**Your assignment:** Output the records below verbatim, minus the pictures.

┌─ Data for the task

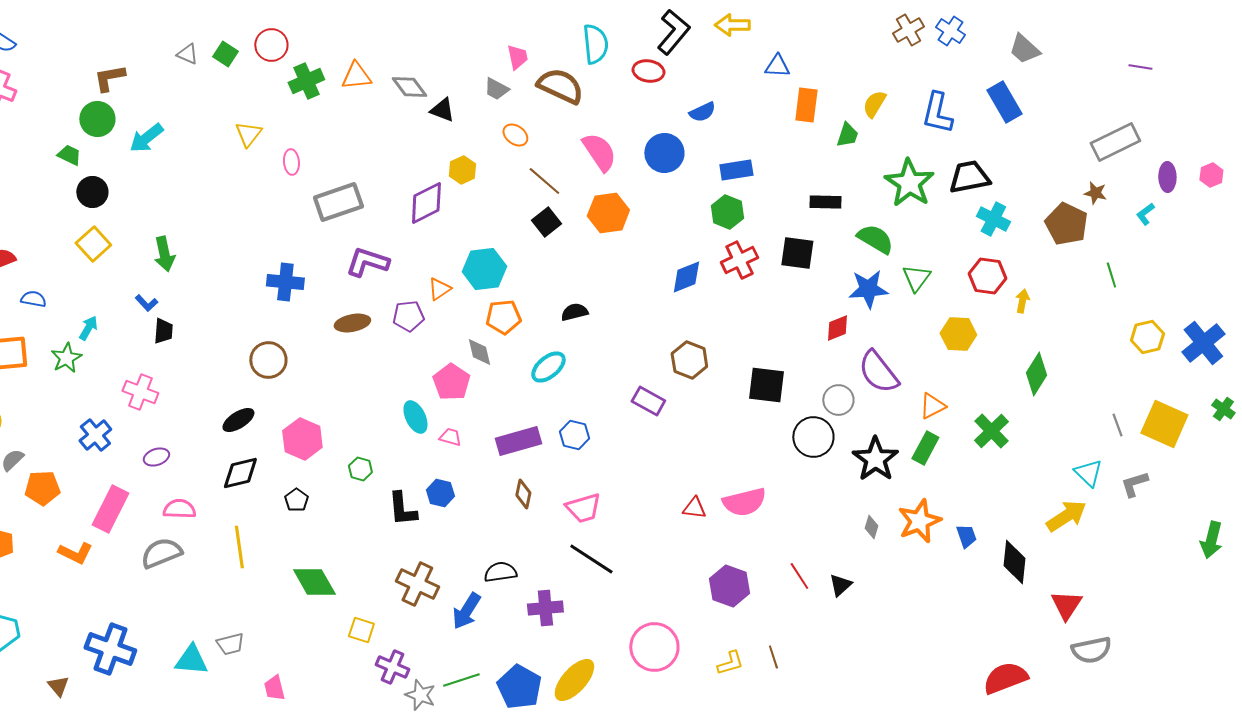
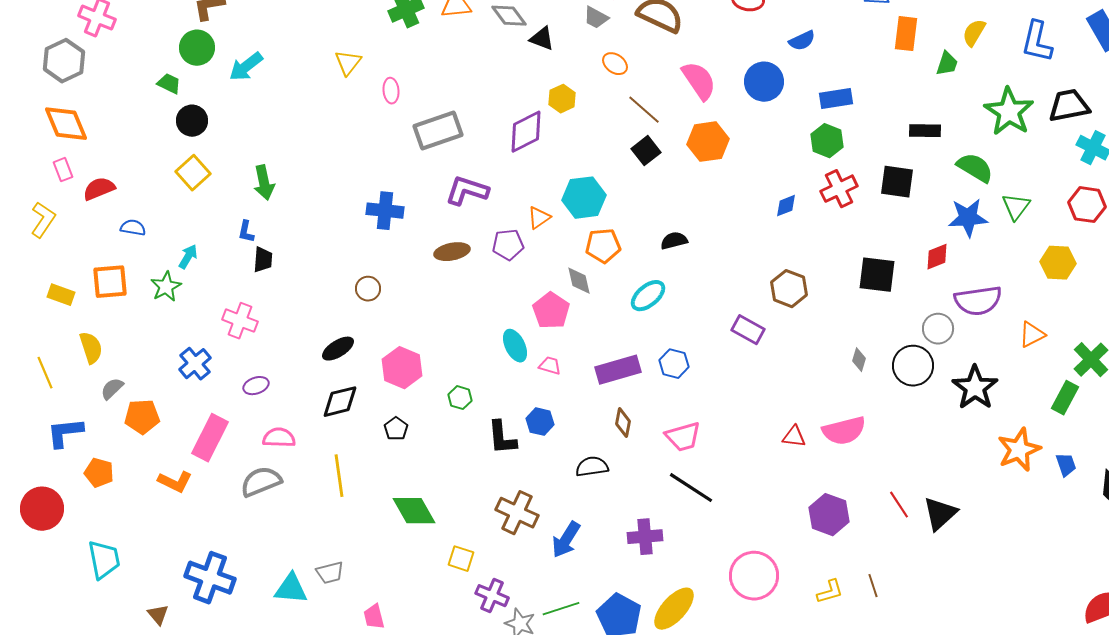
blue diamond: (686, 277) -> (786, 206), size x0.7
blue L-shape: (146, 303) -> (246, 232), turned 55
brown circle: (268, 360) -> (368, 289), size x0.7
purple semicircle: (878, 372) -> (978, 301), turned -60
black square: (766, 385) -> (877, 275), moved
green rectangle: (925, 448) -> (1065, 398), moved
gray diamond: (871, 527) -> (859, 360), moved
black semicircle: (500, 572) -> (592, 467), moved
black triangle: (840, 585) -> (940, 514), size x1.5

└─

**Completed exercise:**
blue diamond: (686, 277) -> (786, 206), size x0.7
blue L-shape: (146, 303) -> (246, 232), turned 55
brown circle: (268, 360) -> (368, 289), size x0.7
purple semicircle: (878, 372) -> (978, 301), turned -60
black square: (766, 385) -> (877, 275), moved
green rectangle: (925, 448) -> (1065, 398), moved
gray diamond: (871, 527) -> (859, 360), moved
black semicircle: (500, 572) -> (592, 467), moved
black triangle: (840, 585) -> (940, 514), size x1.5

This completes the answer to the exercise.